**Records for processing:**
-.-.-

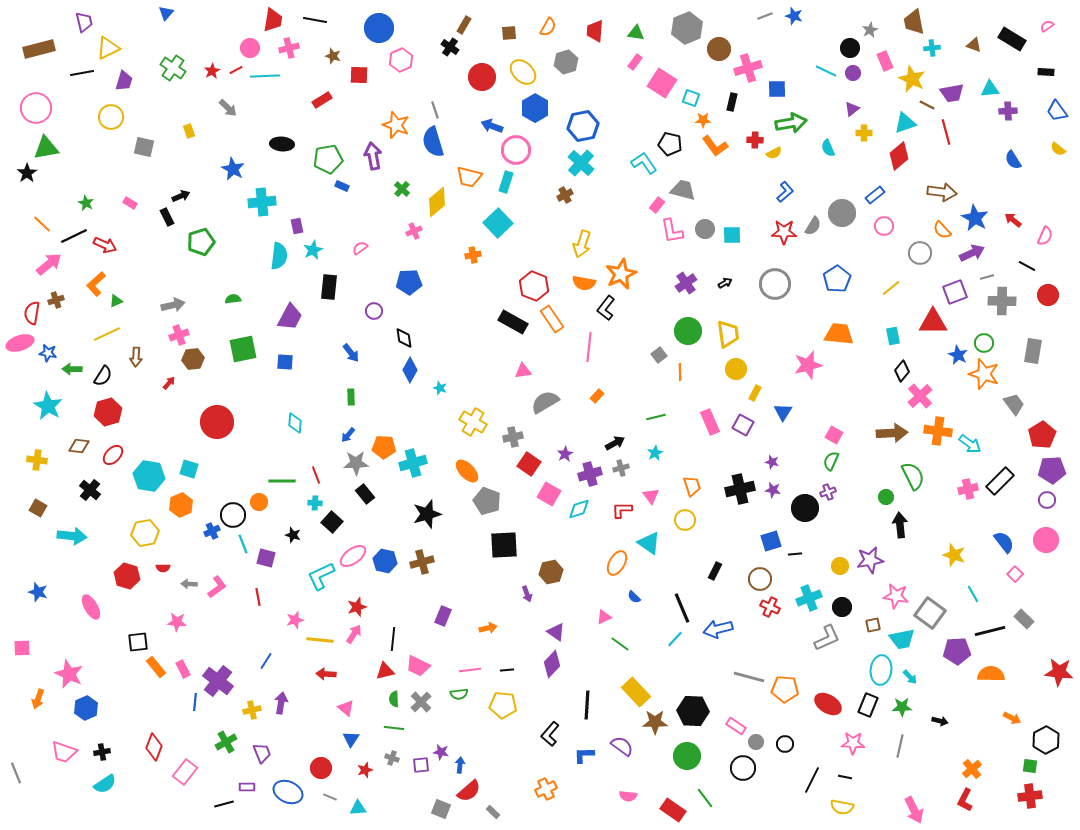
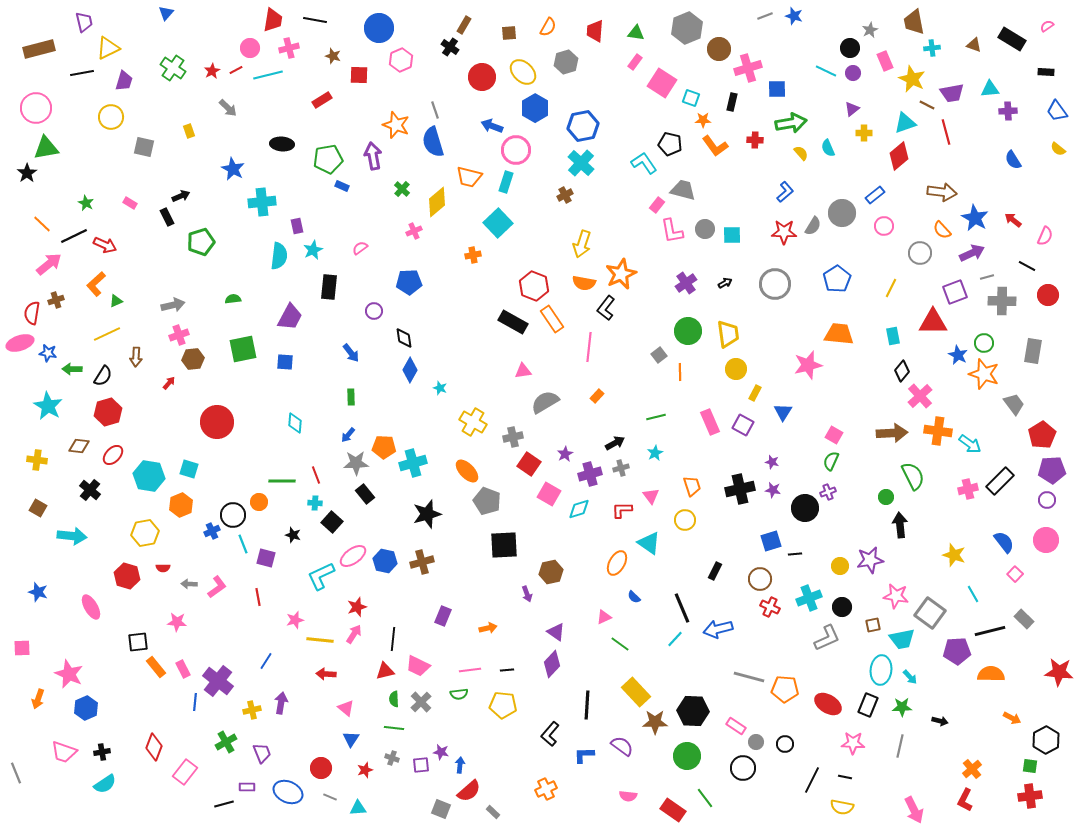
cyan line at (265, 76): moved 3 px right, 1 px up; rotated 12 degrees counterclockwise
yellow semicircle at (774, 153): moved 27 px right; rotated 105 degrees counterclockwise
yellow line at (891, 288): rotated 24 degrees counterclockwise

-.-.-

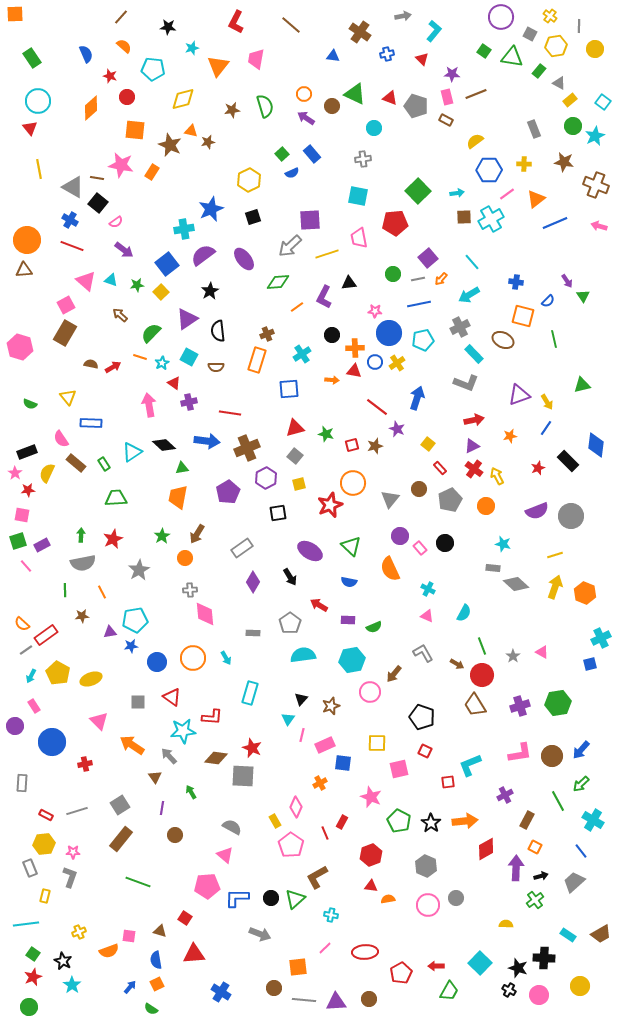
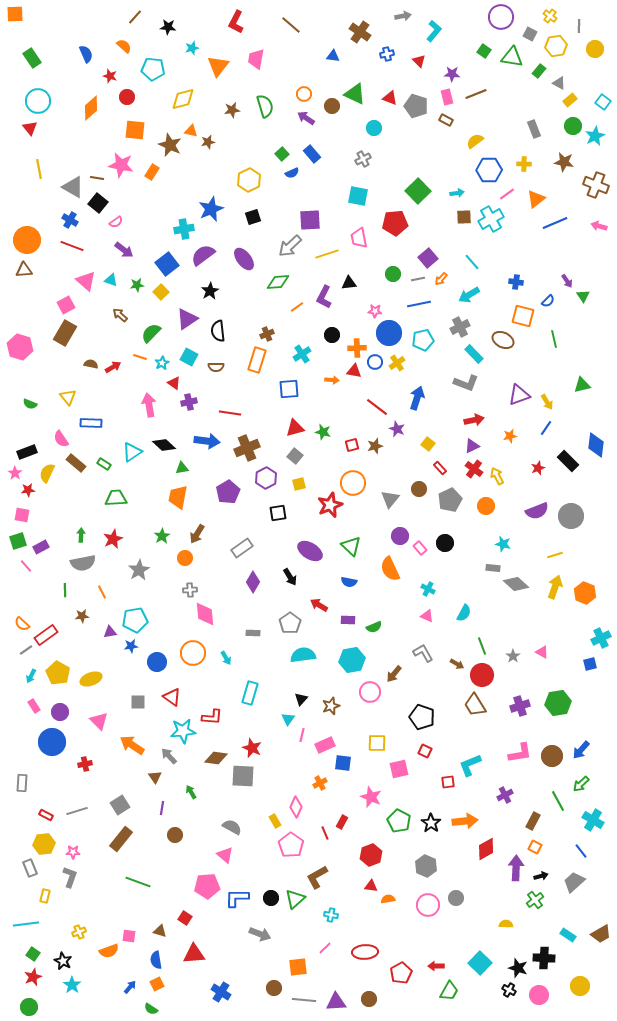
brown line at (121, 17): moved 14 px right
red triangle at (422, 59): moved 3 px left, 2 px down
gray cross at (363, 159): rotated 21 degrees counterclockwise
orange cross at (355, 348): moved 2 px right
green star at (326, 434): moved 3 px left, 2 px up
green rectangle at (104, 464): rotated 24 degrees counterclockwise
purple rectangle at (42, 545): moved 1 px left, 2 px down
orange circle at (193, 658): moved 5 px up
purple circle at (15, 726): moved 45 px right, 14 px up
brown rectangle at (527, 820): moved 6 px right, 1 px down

-.-.-

When you reach the line containing "cyan line at" in the data above, start copying exactly, and stop after the line containing "yellow line at".

**Written answer:**
cyan line at (265, 76): moved 3 px right, 1 px up; rotated 12 degrees counterclockwise
yellow semicircle at (774, 153): moved 27 px right; rotated 105 degrees counterclockwise
yellow line at (891, 288): rotated 24 degrees counterclockwise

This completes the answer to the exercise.